> [Material supplied]
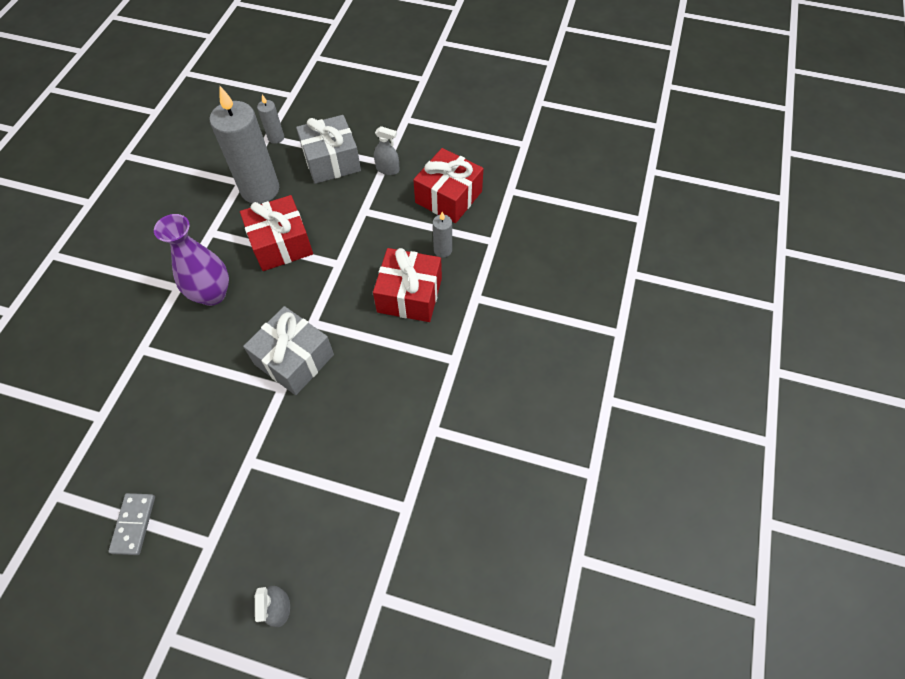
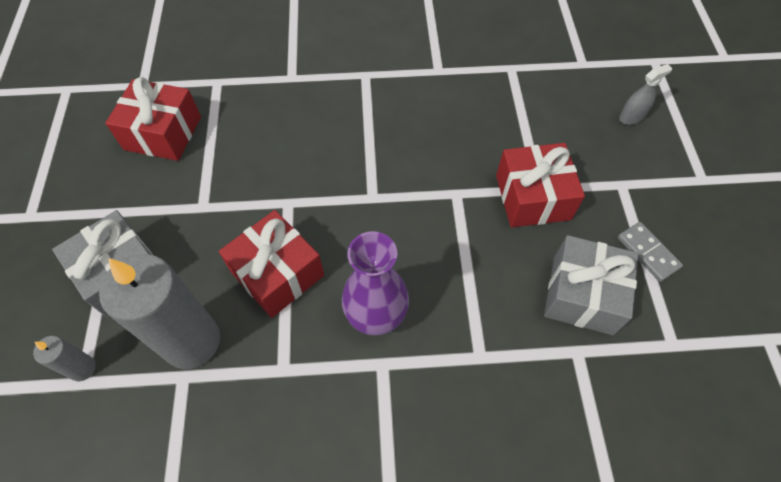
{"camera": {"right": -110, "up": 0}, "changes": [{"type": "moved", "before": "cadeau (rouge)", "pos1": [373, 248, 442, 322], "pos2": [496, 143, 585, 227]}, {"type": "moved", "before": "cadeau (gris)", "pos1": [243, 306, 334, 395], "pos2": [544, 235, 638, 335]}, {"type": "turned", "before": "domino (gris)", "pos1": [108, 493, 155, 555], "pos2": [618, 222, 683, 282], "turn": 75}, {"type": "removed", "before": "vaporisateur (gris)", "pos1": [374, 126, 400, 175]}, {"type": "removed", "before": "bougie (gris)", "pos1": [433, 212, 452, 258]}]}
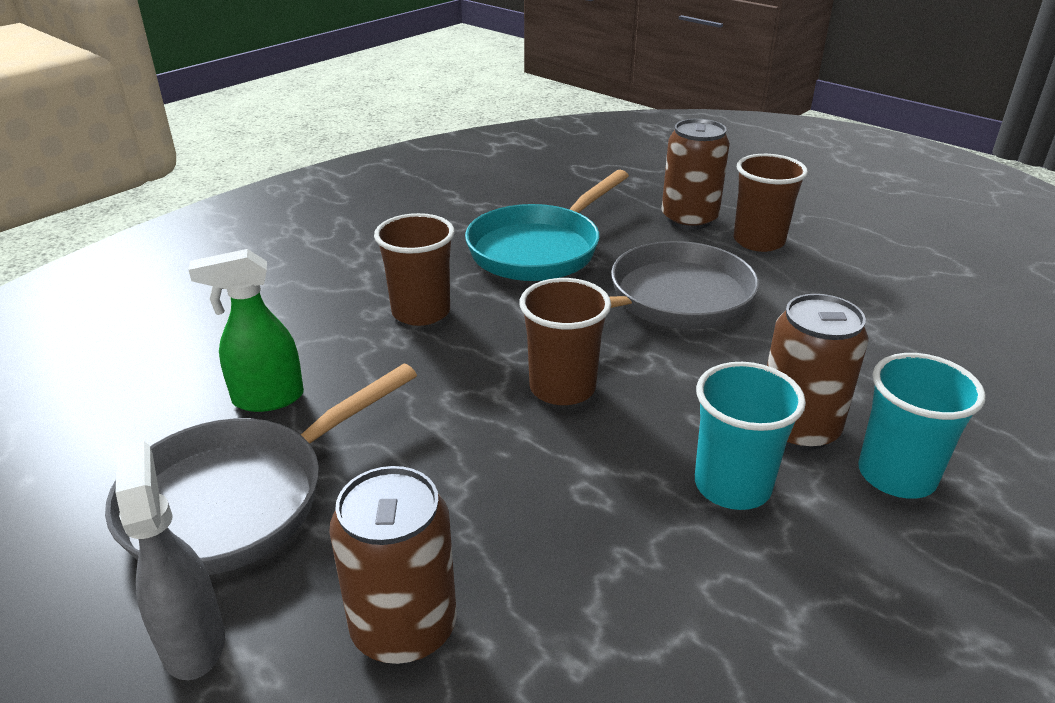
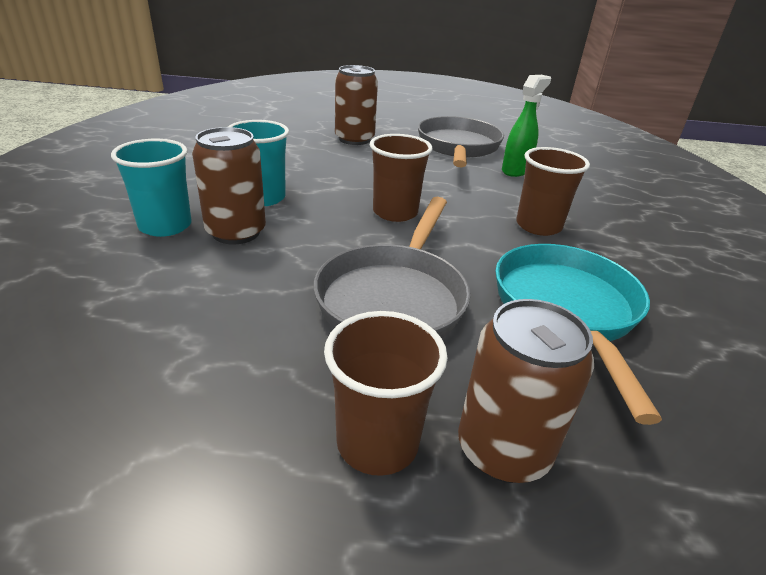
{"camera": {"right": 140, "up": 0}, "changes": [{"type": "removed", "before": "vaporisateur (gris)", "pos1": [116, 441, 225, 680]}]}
---
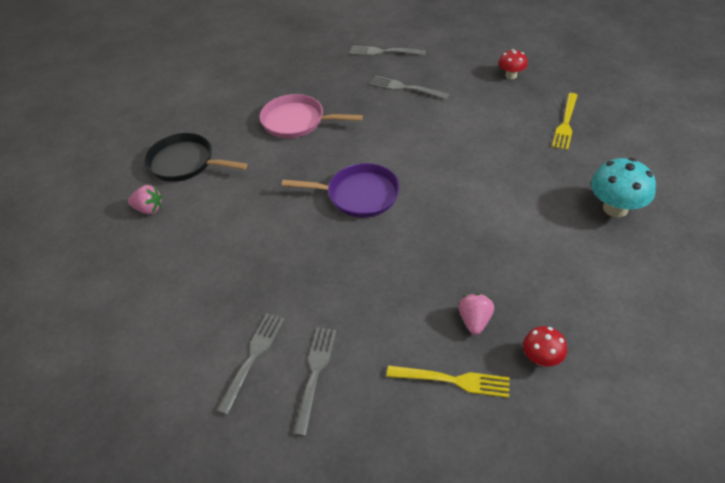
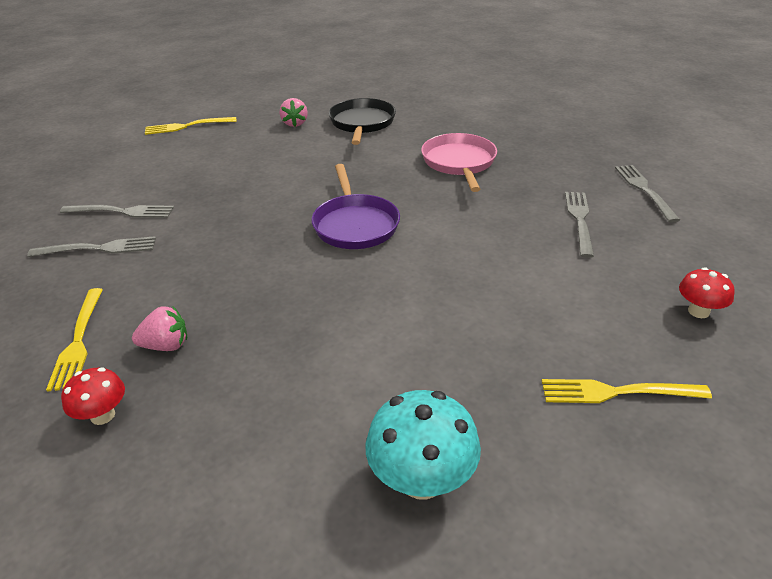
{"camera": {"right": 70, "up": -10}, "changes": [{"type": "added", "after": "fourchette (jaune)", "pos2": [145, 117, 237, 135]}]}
==
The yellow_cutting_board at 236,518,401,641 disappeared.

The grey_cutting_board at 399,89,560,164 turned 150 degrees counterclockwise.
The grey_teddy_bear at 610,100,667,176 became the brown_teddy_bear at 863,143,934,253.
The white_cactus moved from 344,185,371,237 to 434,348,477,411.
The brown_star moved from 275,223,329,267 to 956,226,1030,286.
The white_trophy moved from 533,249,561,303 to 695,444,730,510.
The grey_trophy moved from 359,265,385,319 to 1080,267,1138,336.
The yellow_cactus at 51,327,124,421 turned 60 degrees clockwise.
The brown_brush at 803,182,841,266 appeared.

> [What is being asked] From the data above, reproduce word for word the lines running from the line with "The yellow_cactus at" to the line with "The brown_brush at 803,182,841,266 appeared.", ends included.

> [Completed exercise]
The yellow_cactus at 51,327,124,421 turned 60 degrees clockwise.
The brown_brush at 803,182,841,266 appeared.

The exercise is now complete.